• **Work to do**:
Look through the material below and copy exactly the lines from the line with "Look at this" to the line with "Segment every instance", those two lines included.

==== Record extracts

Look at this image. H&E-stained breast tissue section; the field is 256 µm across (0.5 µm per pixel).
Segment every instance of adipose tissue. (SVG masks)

========
==== Record extracts

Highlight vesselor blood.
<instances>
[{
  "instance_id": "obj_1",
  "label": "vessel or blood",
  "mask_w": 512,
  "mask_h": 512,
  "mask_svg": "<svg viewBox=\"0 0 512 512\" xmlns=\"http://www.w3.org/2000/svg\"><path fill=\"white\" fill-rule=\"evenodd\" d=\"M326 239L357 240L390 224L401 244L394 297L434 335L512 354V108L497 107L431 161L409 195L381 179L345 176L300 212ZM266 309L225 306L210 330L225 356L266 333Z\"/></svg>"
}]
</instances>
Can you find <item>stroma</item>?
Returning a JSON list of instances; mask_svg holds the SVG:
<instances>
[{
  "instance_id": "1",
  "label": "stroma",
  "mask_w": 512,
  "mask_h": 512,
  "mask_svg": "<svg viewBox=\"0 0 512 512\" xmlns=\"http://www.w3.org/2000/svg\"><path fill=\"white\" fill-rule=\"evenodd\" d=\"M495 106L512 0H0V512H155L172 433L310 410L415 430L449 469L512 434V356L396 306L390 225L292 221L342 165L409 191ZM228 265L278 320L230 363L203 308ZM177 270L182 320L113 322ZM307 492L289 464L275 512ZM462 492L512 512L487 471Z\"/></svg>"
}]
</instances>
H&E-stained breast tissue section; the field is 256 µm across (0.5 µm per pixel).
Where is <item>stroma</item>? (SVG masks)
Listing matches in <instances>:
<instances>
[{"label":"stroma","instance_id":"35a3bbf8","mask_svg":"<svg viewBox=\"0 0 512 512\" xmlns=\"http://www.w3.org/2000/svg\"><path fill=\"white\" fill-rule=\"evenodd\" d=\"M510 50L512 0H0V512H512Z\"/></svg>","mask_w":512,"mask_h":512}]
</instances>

========
==== Record extracts

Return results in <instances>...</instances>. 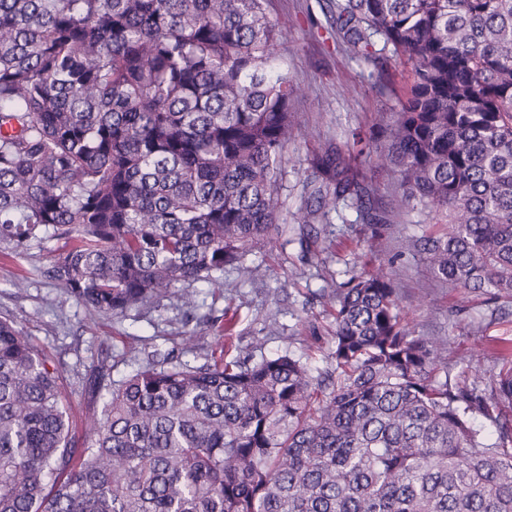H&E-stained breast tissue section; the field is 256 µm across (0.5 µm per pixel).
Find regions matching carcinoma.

========

• **Response for this exercise**:
Look at this image. H&E-stained breast tissue section; the field is 256 µm across (0.5 µm per pixel).
Segment every instance of adipose tissue. (SVG masks)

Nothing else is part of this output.